> **Exercise goal**:
What you return must match the entries exactly, except that the pictures are gone.

Scene edit records:
========================

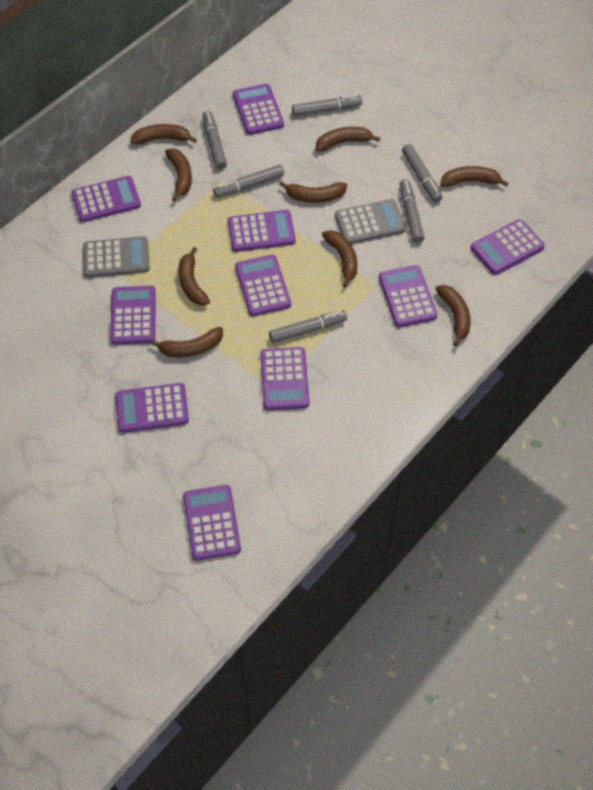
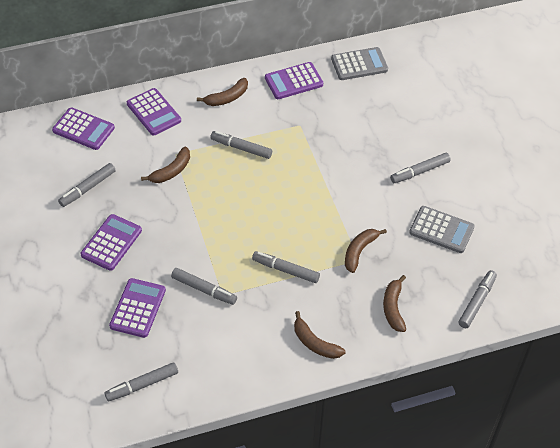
brown banana: 9 -> 5
grey marker: 6 -> 7
purple calculator: 10 -> 5

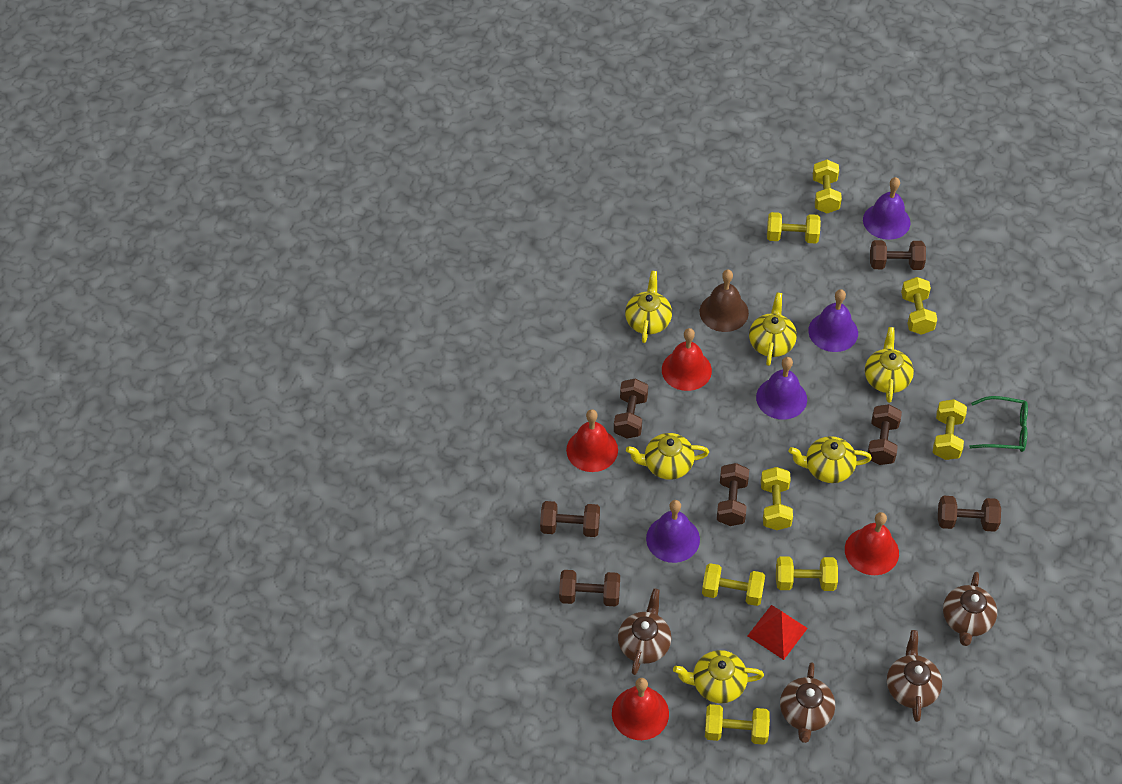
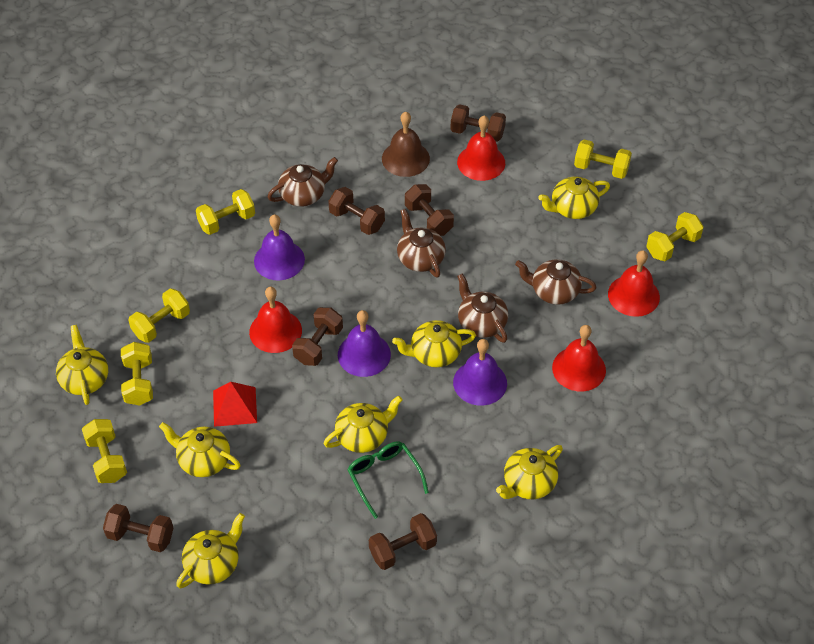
brown dumbbell: 7 -> 6
purple bell: 4 -> 3
yellow dumbbell: 8 -> 6
yellow teapot: 6 -> 7

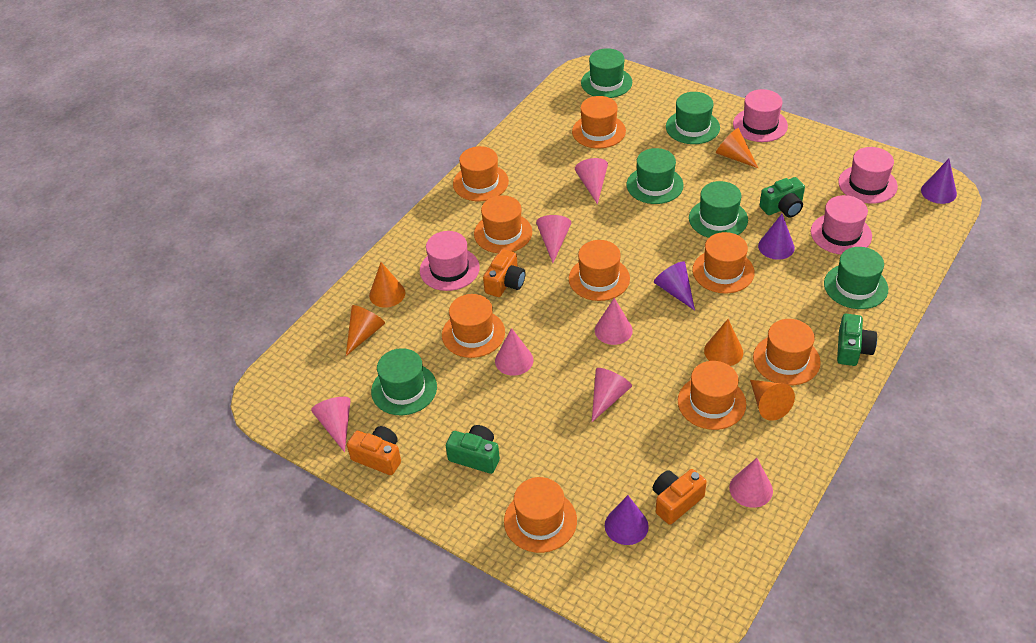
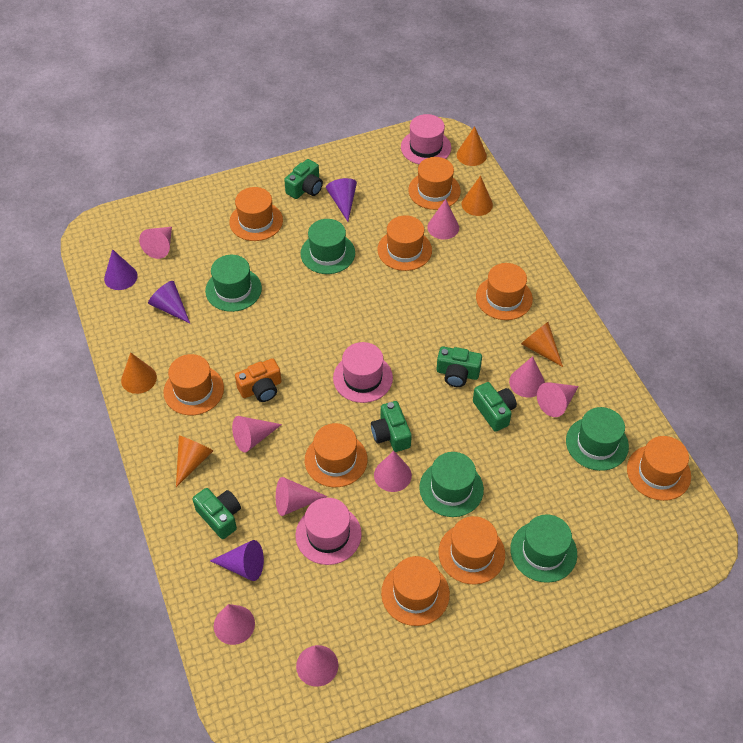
green camera: 3 -> 5
green hat: 6 -> 5
orange camera: 3 -> 1
pink cone: 7 -> 9
pink hat: 4 -> 3

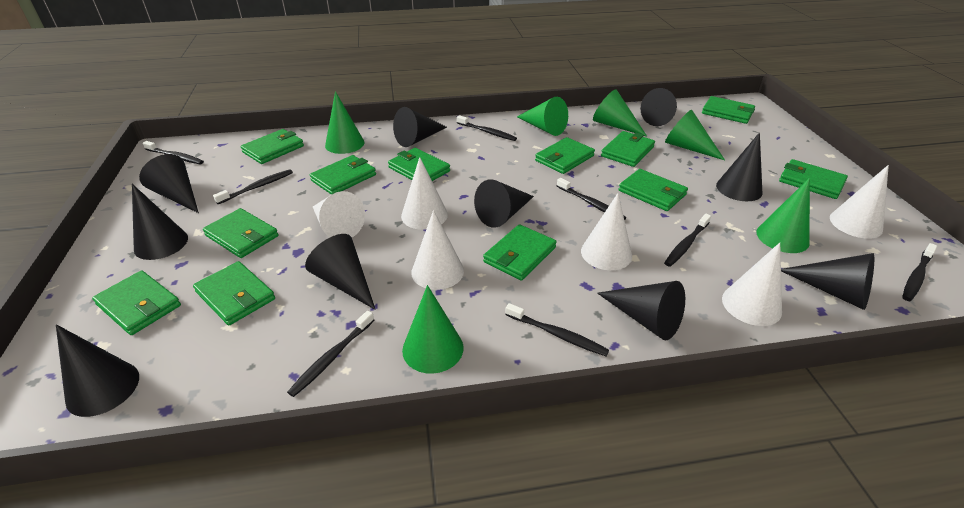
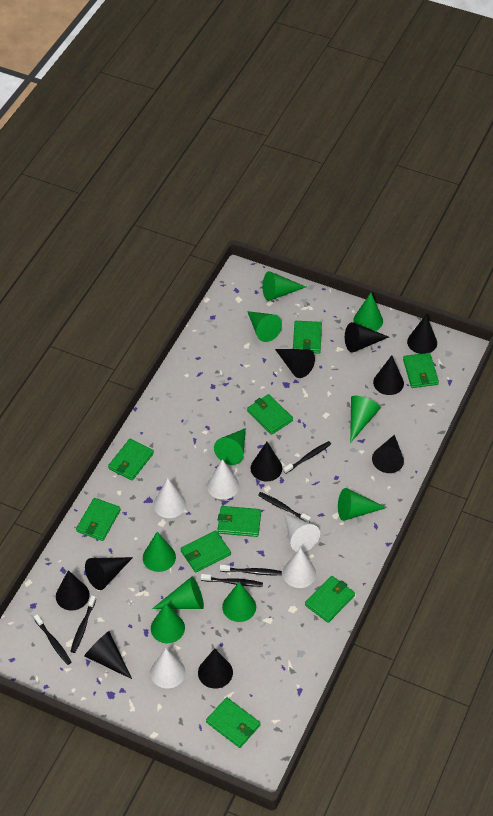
black toothbrush: 8 -> 6
green cone: 6 -> 10
green wallet: 12 -> 9
white cone: 6 -> 5

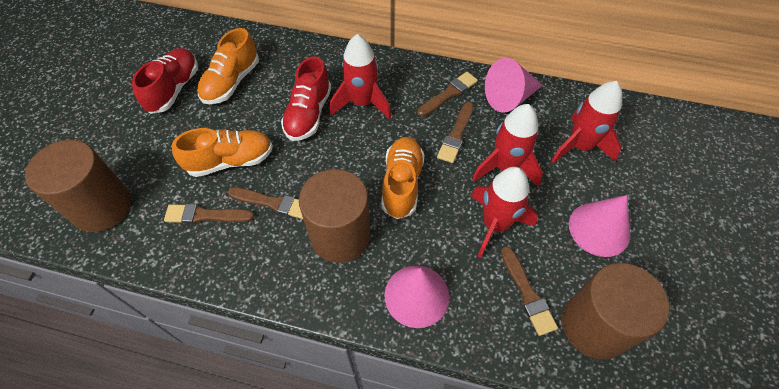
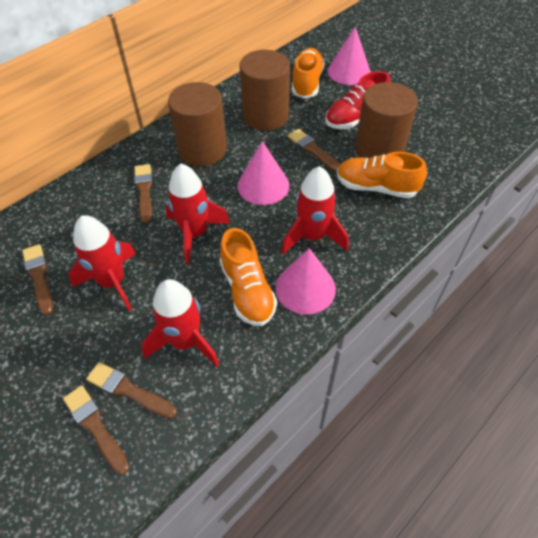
red shoe: 2 -> 1

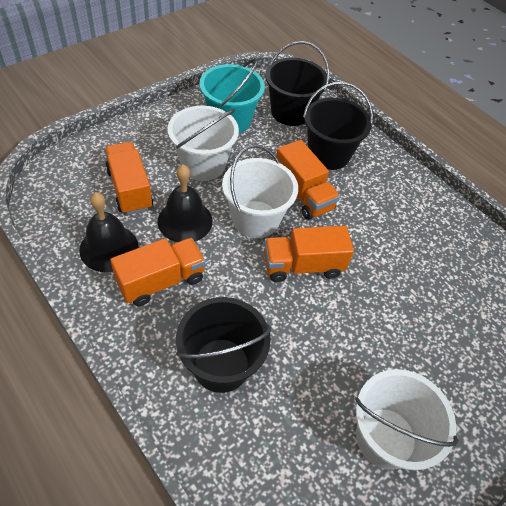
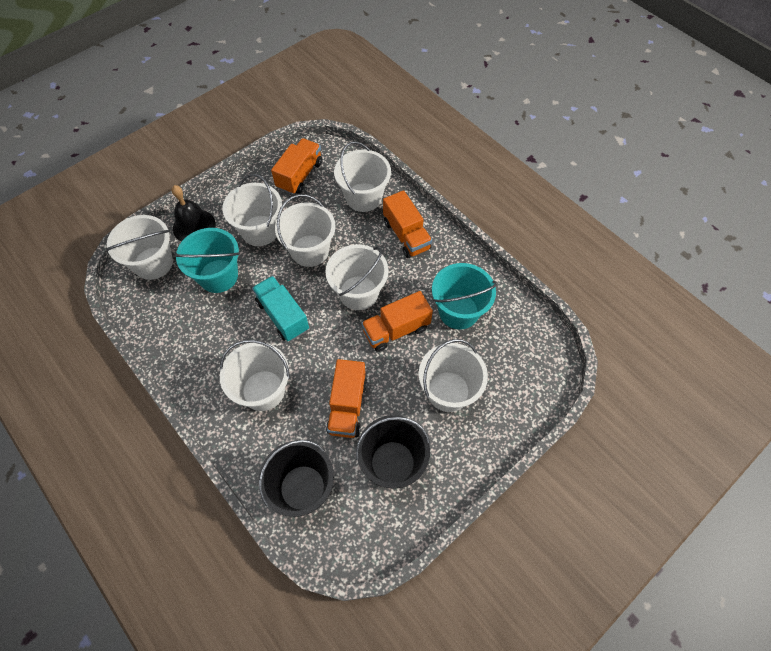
black bell: 2 -> 1
black bucket: 3 -> 2
turquoise bucket: 1 -> 2
turquoise truck: 0 -> 1
white bucket: 3 -> 7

========================

> **Result below**:
brown banana: 9 -> 5
grey marker: 6 -> 7
purple calculator: 10 -> 5

brown dumbbell: 7 -> 6
purple bell: 4 -> 3
yellow dumbbell: 8 -> 6
yellow teapot: 6 -> 7

green camera: 3 -> 5
green hat: 6 -> 5
orange camera: 3 -> 1
pink cone: 7 -> 9
pink hat: 4 -> 3

black toothbrush: 8 -> 6
green cone: 6 -> 10
green wallet: 12 -> 9
white cone: 6 -> 5

red shoe: 2 -> 1

black bell: 2 -> 1
black bucket: 3 -> 2
turquoise bucket: 1 -> 2
turquoise truck: 0 -> 1
white bucket: 3 -> 7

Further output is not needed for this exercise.